BEGIN DATA TO USE

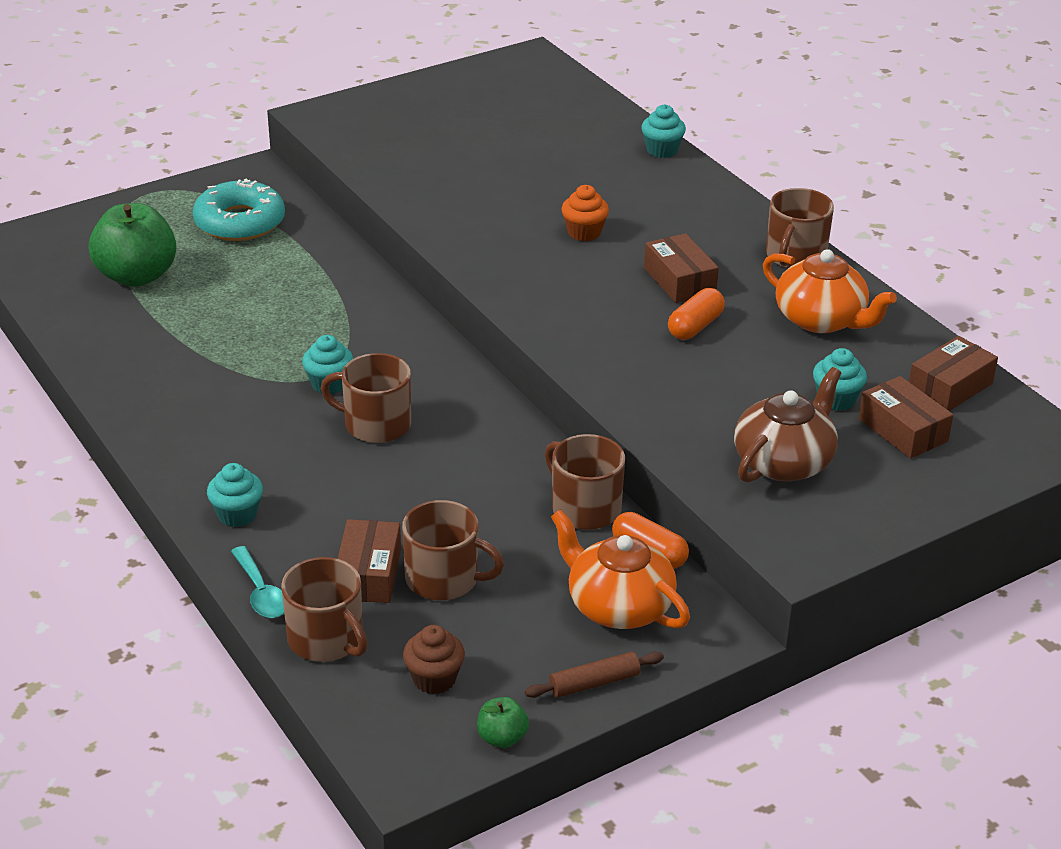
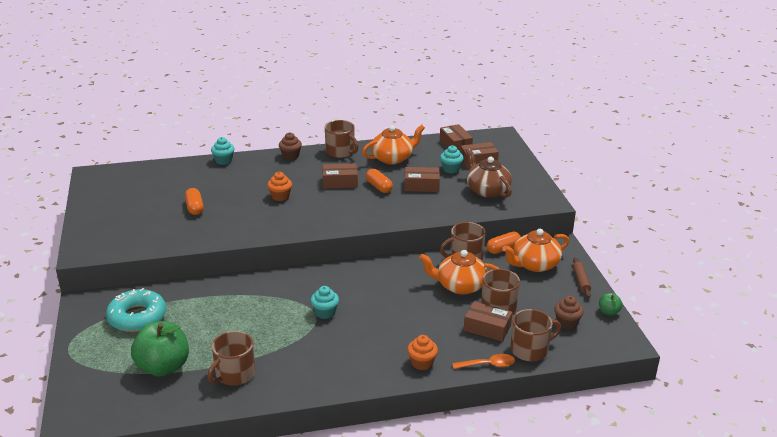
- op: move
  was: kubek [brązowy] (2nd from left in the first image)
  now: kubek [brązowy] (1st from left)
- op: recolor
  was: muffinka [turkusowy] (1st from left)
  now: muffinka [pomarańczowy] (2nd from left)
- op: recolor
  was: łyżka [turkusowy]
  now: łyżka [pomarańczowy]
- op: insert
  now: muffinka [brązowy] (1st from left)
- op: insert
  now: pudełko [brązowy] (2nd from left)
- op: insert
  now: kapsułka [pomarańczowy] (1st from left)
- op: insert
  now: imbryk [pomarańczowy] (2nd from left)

END DATA TO USE

WHAT YOU HAVE TO DO
Your copy of the data above should match it exactly, apart from the images.

RESPONSE TO THE TASK
- op: move
  was: kubek [brązowy] (2nd from left in the first image)
  now: kubek [brązowy] (1st from left)
- op: recolor
  was: muffinka [turkusowy] (1st from left)
  now: muffinka [pomarańczowy] (2nd from left)
- op: recolor
  was: łyżka [turkusowy]
  now: łyżka [pomarańczowy]
- op: insert
  now: muffinka [brązowy] (1st from left)
- op: insert
  now: pudełko [brązowy] (2nd from left)
- op: insert
  now: kapsułka [pomarańczowy] (1st from left)
- op: insert
  now: imbryk [pomarańczowy] (2nd from left)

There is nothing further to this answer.